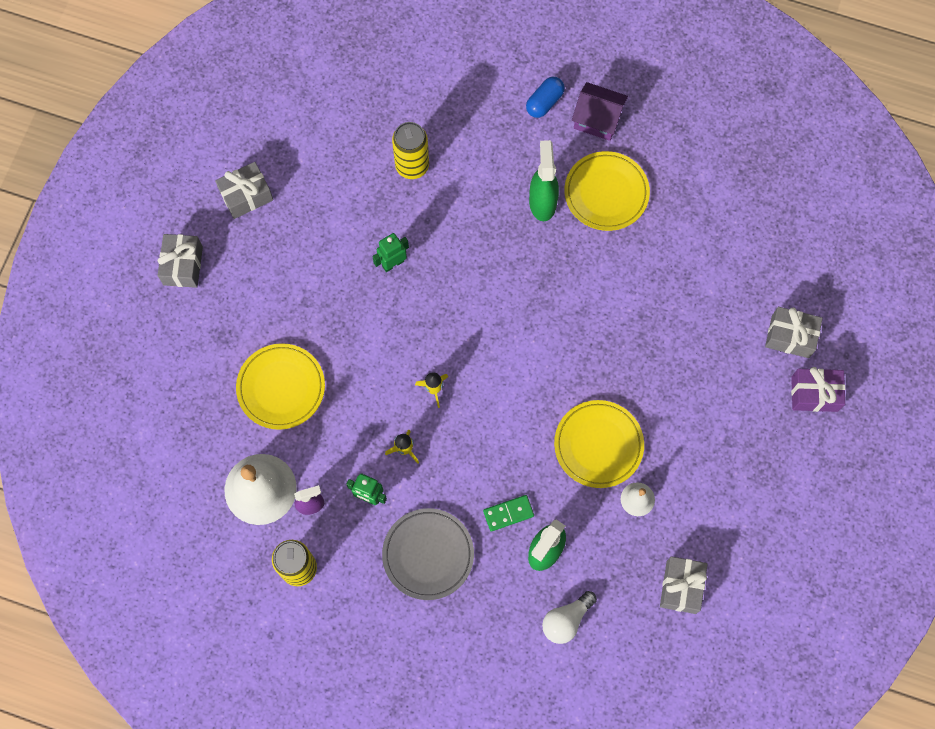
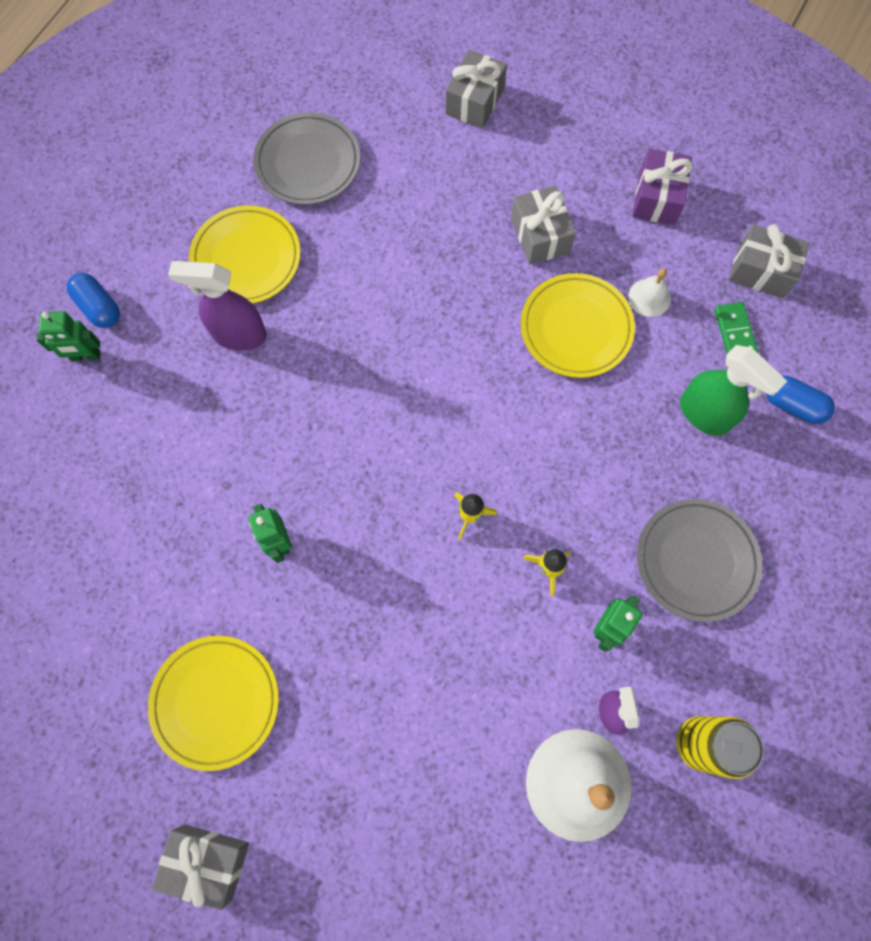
camera: 80 degrees left, 0 degrees up
grey gift [215,162,273,219] -> grey gift moved to [511,185,576,264]
yellow plate [236,343,325,430] -> yellow plate moved to [148,636,279,771]
yellow can [392,122,429,179] -> none
green domino [483,495,534,531] -> green domino moved to [715,302,758,354]
green spray bottle [529,140,559,221] -> purple spray bottle [168,261,267,351]
white light bulb [542,591,597,644] -> blue capsule [766,376,835,424]
purple house [572,82,628,141] -> none
purple gift [791,367,845,412] -> purple gift moved to [632,149,693,225]
none -> green robot [36,311,100,362]
none -> grey plate [253,112,360,205]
------------------------------------------------
◆ WHAT TO DO ◆
Go through the listing above and write it out again exactly, dropping the pictures.

◆ THE ANSWER ◆
camera: 80 degrees left, 0 degrees up
grey gift [215,162,273,219] -> grey gift moved to [511,185,576,264]
yellow plate [236,343,325,430] -> yellow plate moved to [148,636,279,771]
yellow can [392,122,429,179] -> none
green domino [483,495,534,531] -> green domino moved to [715,302,758,354]
green spray bottle [529,140,559,221] -> purple spray bottle [168,261,267,351]
white light bulb [542,591,597,644] -> blue capsule [766,376,835,424]
purple house [572,82,628,141] -> none
purple gift [791,367,845,412] -> purple gift moved to [632,149,693,225]
none -> green robot [36,311,100,362]
none -> grey plate [253,112,360,205]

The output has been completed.